▼

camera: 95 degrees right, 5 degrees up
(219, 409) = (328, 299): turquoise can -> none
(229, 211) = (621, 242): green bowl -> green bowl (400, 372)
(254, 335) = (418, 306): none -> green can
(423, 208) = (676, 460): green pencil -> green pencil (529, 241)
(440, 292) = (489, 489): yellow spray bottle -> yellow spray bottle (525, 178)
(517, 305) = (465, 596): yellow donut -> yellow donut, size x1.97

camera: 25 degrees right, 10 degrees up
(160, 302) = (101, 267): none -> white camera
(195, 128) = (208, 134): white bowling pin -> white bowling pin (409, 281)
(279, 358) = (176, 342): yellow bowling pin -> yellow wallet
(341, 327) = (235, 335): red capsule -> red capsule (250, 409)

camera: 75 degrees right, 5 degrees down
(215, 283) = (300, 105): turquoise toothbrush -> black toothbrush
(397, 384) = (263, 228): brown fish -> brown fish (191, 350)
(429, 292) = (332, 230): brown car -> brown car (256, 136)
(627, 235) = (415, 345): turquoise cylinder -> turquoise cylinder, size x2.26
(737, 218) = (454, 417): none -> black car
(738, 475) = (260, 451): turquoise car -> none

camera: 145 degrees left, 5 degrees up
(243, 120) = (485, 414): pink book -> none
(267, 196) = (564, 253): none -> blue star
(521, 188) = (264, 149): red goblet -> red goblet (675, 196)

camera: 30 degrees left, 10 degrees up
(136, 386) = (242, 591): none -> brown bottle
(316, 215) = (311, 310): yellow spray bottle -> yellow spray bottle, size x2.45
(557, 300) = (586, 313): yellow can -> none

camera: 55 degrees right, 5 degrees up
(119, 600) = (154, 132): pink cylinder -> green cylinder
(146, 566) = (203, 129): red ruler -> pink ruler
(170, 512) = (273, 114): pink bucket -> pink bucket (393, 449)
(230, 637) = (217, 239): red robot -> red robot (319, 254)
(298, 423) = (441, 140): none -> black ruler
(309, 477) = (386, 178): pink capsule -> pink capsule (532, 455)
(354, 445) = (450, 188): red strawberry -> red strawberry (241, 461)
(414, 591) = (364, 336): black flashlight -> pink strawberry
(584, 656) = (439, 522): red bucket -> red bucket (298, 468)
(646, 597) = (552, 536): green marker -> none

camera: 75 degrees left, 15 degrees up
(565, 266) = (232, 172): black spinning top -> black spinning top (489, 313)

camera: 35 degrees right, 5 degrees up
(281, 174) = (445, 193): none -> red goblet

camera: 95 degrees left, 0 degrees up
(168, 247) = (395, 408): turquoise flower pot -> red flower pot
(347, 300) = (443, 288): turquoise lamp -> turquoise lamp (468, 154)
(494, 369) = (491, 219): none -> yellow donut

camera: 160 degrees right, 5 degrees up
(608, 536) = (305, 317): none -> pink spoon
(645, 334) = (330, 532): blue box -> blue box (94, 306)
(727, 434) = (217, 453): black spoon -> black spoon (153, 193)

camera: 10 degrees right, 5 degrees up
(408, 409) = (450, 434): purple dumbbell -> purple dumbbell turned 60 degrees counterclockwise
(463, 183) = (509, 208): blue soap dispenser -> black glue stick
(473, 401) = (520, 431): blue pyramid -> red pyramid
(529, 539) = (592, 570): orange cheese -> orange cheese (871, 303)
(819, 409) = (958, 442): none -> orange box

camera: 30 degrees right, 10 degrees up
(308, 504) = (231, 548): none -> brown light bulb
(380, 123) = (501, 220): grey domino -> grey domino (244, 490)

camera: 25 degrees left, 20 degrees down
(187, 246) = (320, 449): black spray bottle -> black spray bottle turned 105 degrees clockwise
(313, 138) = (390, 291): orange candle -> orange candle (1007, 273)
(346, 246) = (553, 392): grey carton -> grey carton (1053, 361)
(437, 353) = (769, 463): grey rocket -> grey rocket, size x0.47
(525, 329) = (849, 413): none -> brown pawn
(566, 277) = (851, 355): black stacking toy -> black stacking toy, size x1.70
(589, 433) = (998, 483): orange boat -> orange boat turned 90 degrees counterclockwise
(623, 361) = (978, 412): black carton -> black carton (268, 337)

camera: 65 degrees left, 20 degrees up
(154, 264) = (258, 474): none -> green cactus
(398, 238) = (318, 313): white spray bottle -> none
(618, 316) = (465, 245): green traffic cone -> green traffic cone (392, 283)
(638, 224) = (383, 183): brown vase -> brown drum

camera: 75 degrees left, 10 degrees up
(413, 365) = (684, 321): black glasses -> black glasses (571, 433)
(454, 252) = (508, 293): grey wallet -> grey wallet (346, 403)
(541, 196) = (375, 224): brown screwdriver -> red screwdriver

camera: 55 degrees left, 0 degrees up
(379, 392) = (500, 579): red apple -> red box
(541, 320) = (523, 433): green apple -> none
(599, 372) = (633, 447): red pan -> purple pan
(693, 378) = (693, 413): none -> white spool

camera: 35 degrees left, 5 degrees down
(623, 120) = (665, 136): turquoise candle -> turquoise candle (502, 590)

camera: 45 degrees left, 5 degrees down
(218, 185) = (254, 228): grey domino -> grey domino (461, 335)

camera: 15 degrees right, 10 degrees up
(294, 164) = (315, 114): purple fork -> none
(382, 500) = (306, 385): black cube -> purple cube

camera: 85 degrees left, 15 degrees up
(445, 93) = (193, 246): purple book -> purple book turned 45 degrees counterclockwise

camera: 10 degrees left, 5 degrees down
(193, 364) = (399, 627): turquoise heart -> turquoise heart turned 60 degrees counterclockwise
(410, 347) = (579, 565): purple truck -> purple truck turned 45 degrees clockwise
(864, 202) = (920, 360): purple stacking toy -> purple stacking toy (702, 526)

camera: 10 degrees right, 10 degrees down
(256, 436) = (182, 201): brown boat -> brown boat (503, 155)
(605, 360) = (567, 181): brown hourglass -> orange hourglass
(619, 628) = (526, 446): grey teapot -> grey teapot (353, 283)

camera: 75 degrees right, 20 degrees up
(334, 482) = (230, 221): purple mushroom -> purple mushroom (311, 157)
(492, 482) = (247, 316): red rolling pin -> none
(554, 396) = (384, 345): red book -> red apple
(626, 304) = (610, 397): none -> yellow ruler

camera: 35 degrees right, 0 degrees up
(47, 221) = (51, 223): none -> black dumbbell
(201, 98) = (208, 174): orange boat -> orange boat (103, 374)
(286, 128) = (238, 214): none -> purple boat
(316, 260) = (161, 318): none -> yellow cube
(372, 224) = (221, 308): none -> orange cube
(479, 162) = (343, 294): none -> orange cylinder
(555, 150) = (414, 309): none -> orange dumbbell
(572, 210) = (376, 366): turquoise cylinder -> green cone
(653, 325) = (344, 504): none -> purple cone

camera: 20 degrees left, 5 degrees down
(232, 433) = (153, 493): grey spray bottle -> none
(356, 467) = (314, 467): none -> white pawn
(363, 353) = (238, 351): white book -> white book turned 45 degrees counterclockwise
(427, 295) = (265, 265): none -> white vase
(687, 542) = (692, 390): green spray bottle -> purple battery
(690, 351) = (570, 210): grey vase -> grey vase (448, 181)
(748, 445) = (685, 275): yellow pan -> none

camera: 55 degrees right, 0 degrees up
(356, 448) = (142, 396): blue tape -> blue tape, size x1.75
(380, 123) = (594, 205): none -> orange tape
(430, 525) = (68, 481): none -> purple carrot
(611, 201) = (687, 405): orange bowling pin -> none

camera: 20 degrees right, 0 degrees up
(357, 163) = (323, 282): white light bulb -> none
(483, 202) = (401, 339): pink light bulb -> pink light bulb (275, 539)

▲

Exercise objective = Please return the lines above exactly, from the first one down to the line with "(195, 128) = (208, 134): white", and stop after that line.

Output of the task =
camera: 95 degrees right, 5 degrees up
(219, 409) = (328, 299): turquoise can -> none
(229, 211) = (621, 242): green bowl -> green bowl (400, 372)
(254, 335) = (418, 306): none -> green can
(423, 208) = (676, 460): green pencil -> green pencil (529, 241)
(440, 292) = (489, 489): yellow spray bottle -> yellow spray bottle (525, 178)
(517, 305) = (465, 596): yellow donut -> yellow donut, size x1.97

camera: 25 degrees right, 10 degrees up
(160, 302) = (101, 267): none -> white camera
(195, 128) = (208, 134): white bowling pin -> white bowling pin (409, 281)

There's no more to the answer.